Top of Input for this task

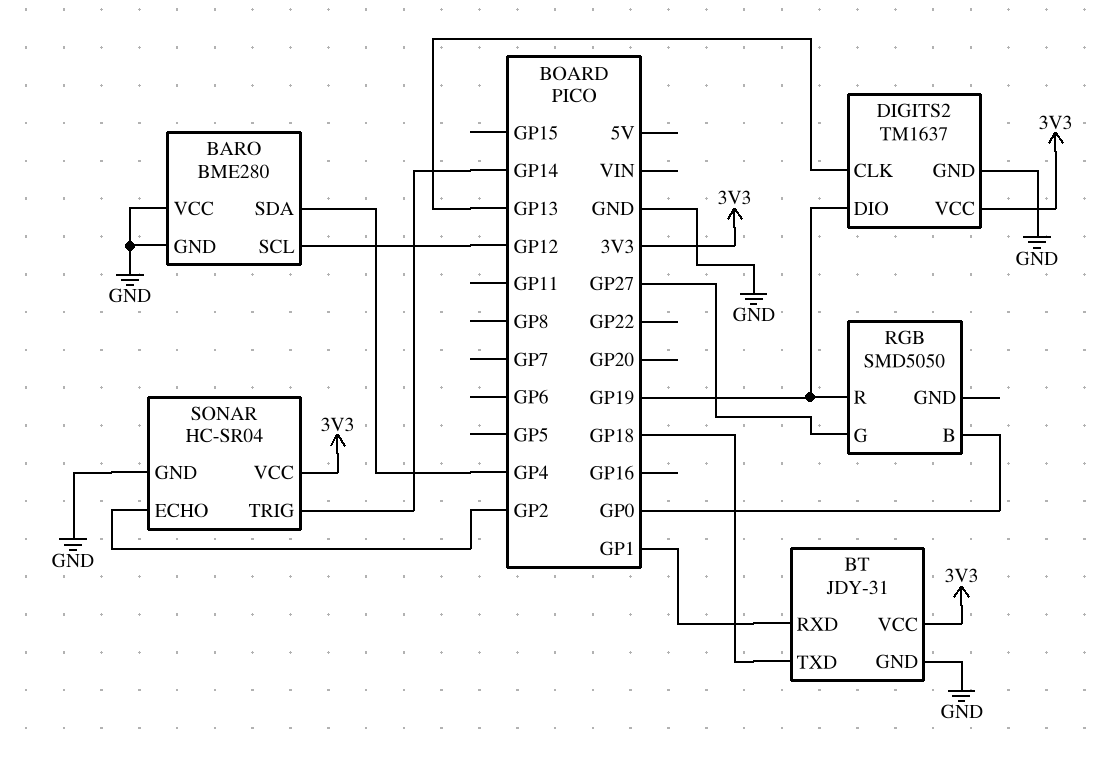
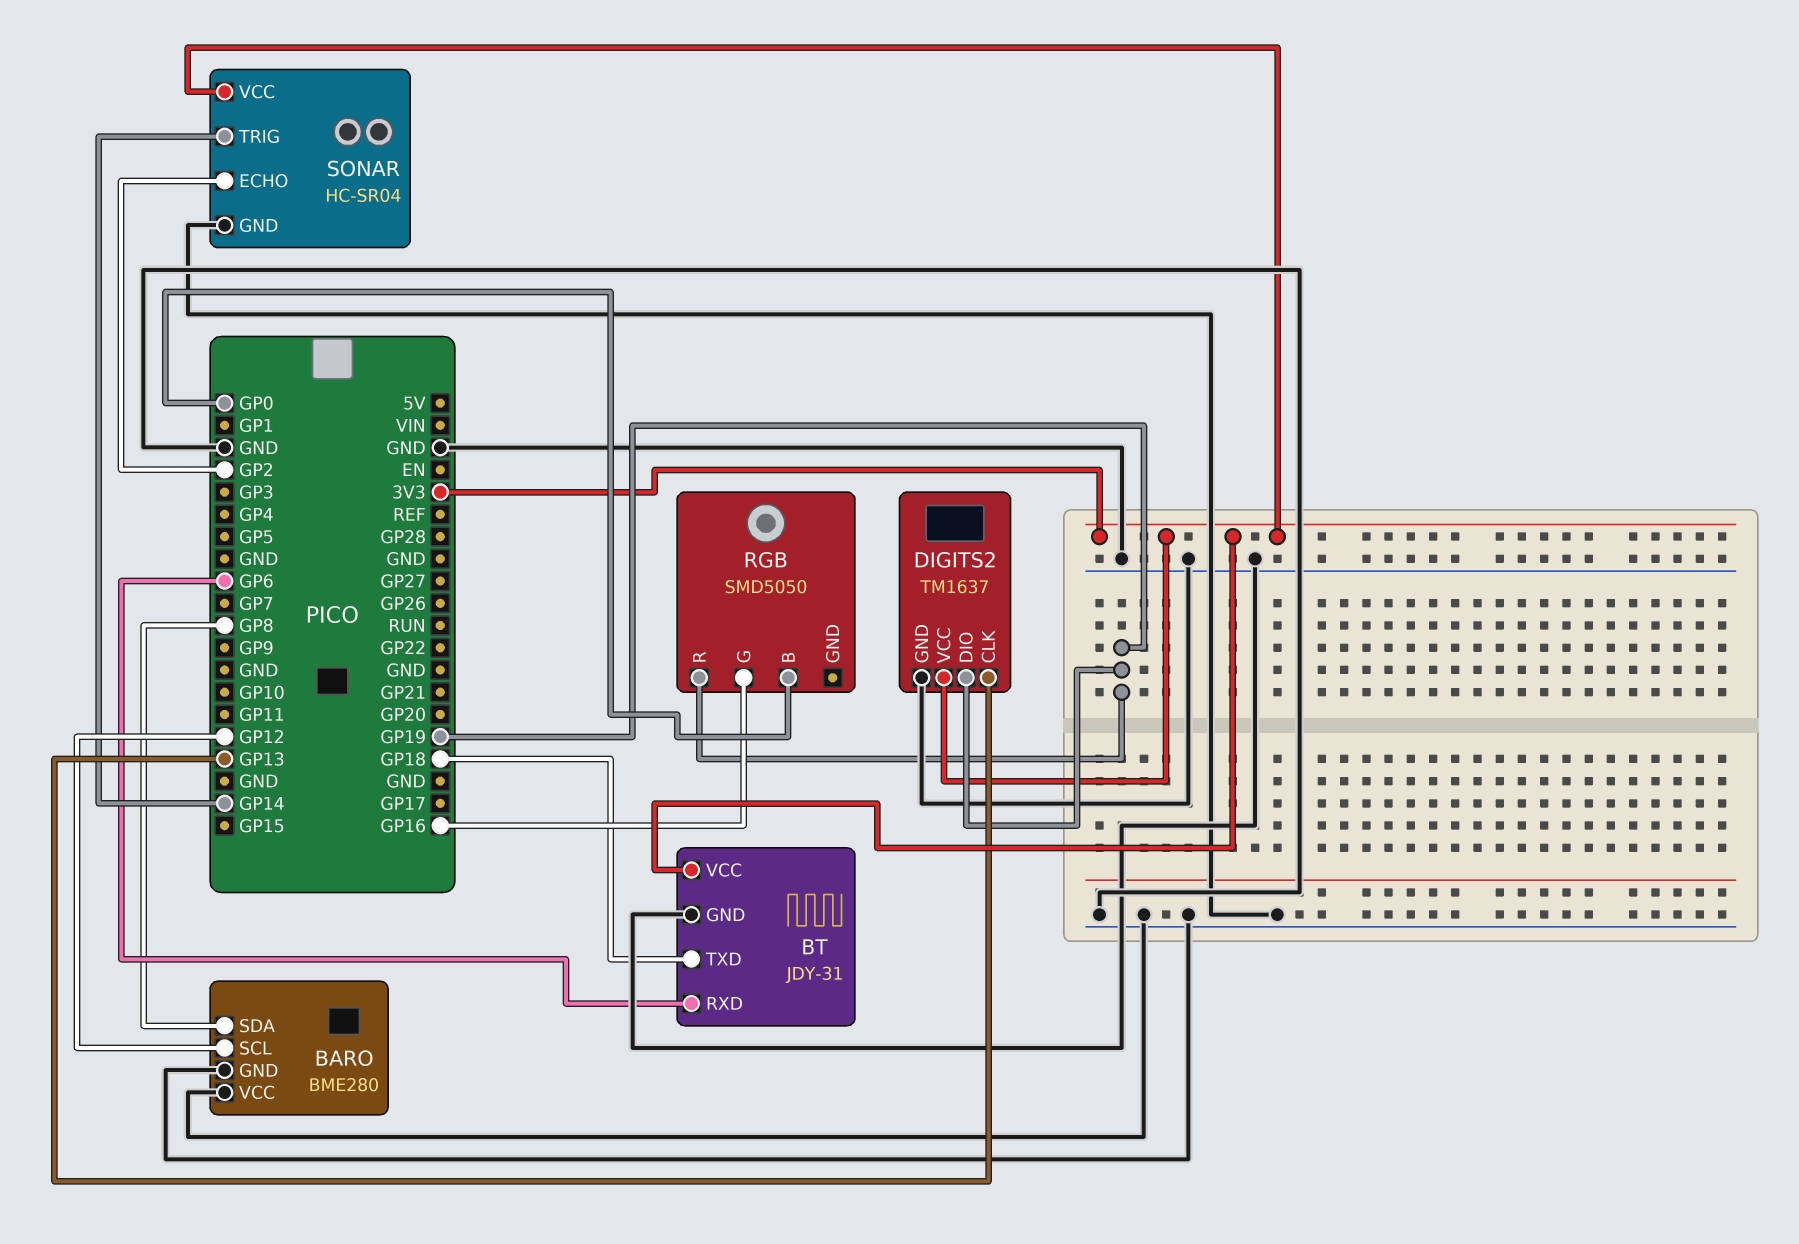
BARO pin SDA: GP4 -> GP8
BT pin RXD: GP1 -> GP6
RGB pin G: GP27 -> GP16

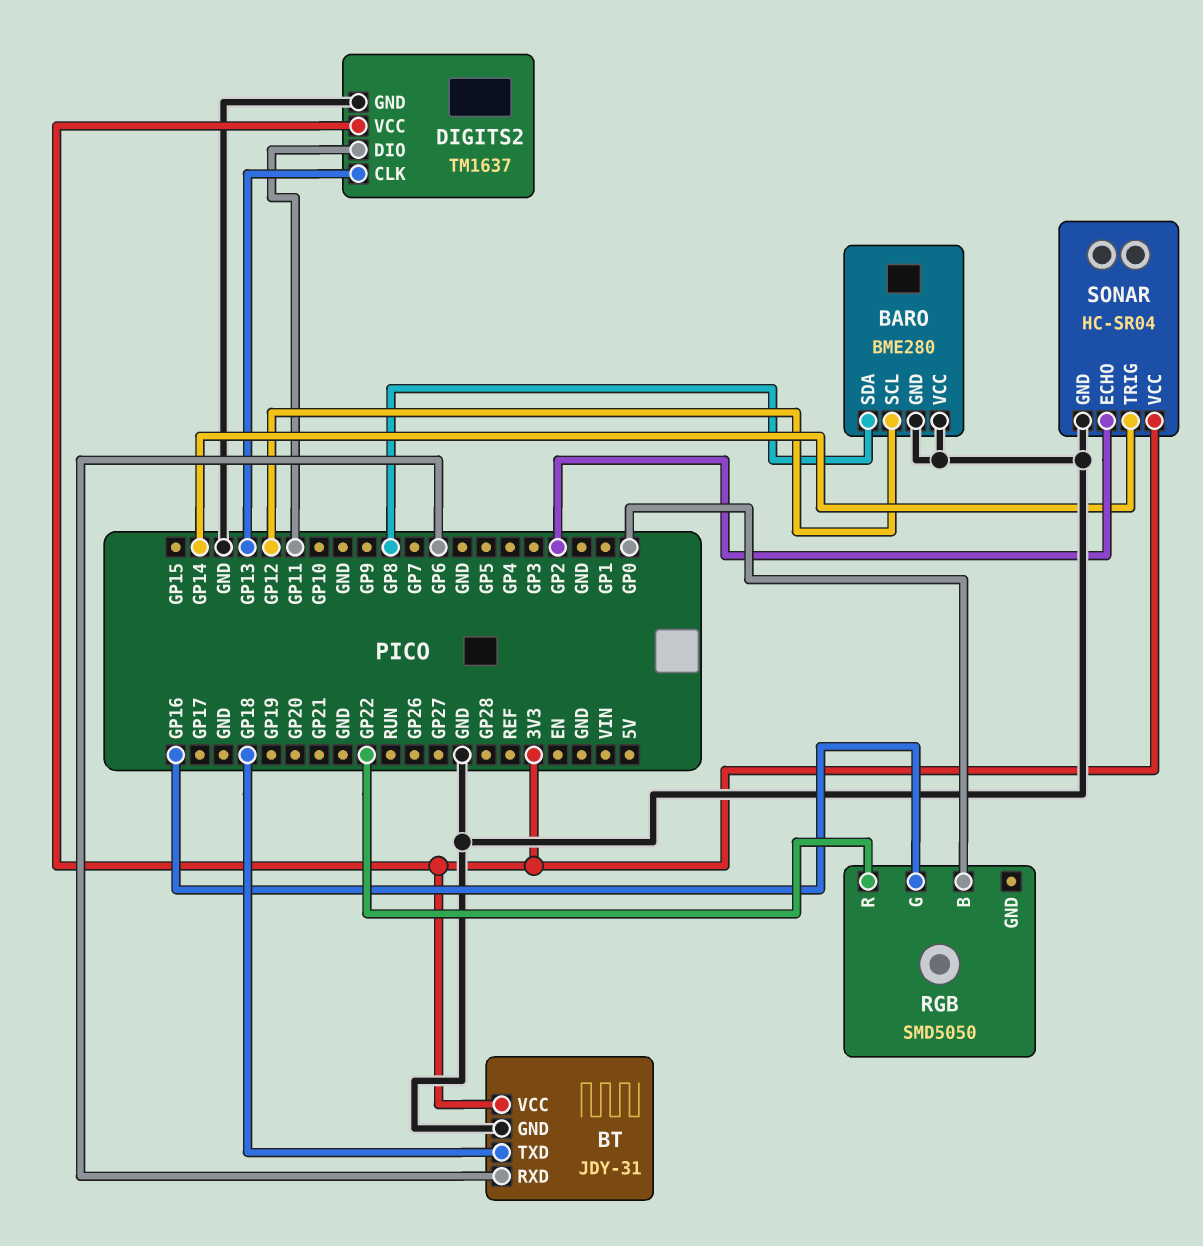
DIGITS2 pin DIO: GP19 -> GP11
RGB pin R: GP19 -> GP22

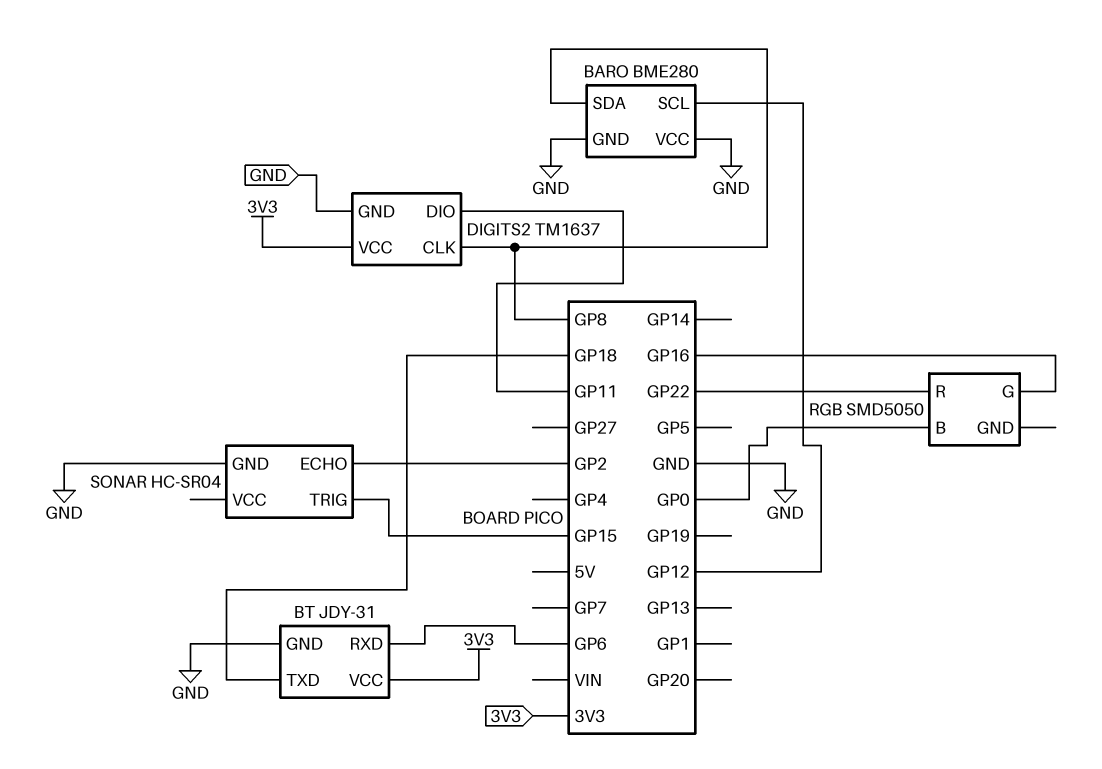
DIGITS2 pin CLK: GP13 -> GP8
SONAR pin TRIG: GP14 -> GP15
SONAR pin VCC: 3V3 -> none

Bottom of Input for this task

A faithful copy of all the data above, without its pictures, is the expected result.

Response to the exercise
BARO pin SDA: GP4 -> GP8
BT pin RXD: GP1 -> GP6
RGB pin G: GP27 -> GP16

DIGITS2 pin DIO: GP19 -> GP11
RGB pin R: GP19 -> GP22

DIGITS2 pin CLK: GP13 -> GP8
SONAR pin TRIG: GP14 -> GP15
SONAR pin VCC: 3V3 -> none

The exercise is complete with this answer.